### INFORMATION PROVIDED
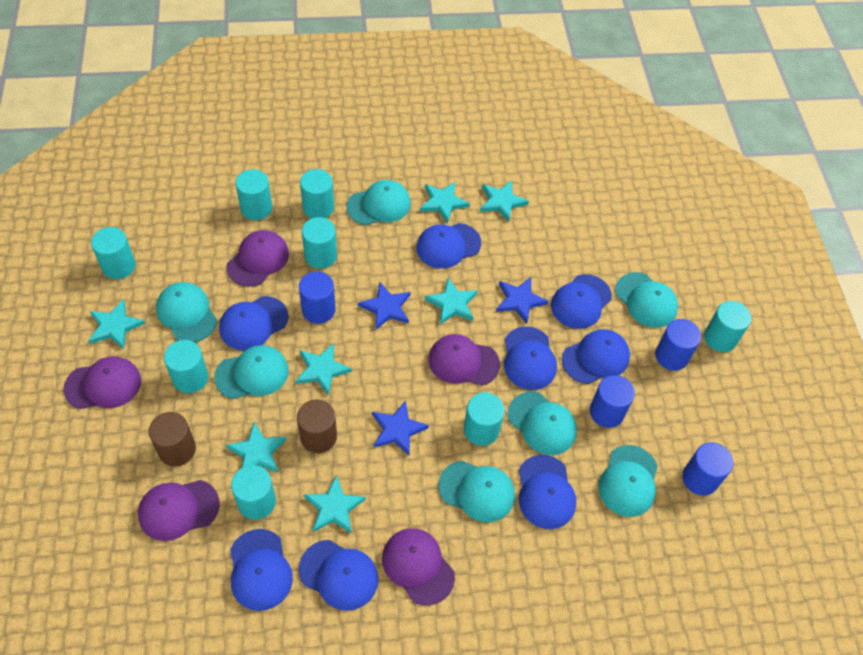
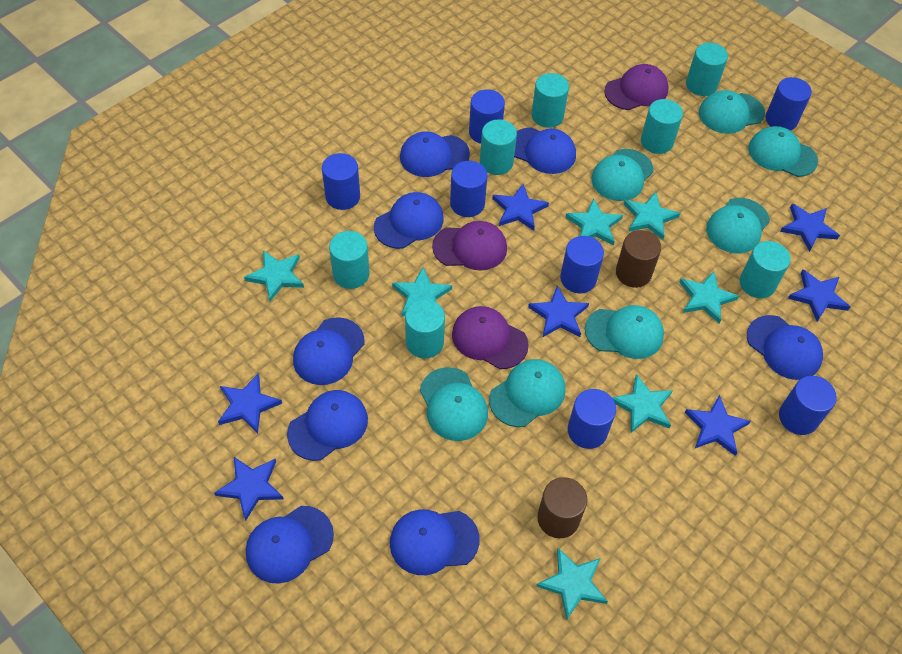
blue cylinder: 4 -> 7
blue star: 3 -> 7
purple cap: 5 -> 3
turquoise cylinder: 8 -> 7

### WORK INSTRUCTIONS
Repeat the material exactly and drop each image.

### ANSWER FOR THE TASK
blue cylinder: 4 -> 7
blue star: 3 -> 7
purple cap: 5 -> 3
turquoise cylinder: 8 -> 7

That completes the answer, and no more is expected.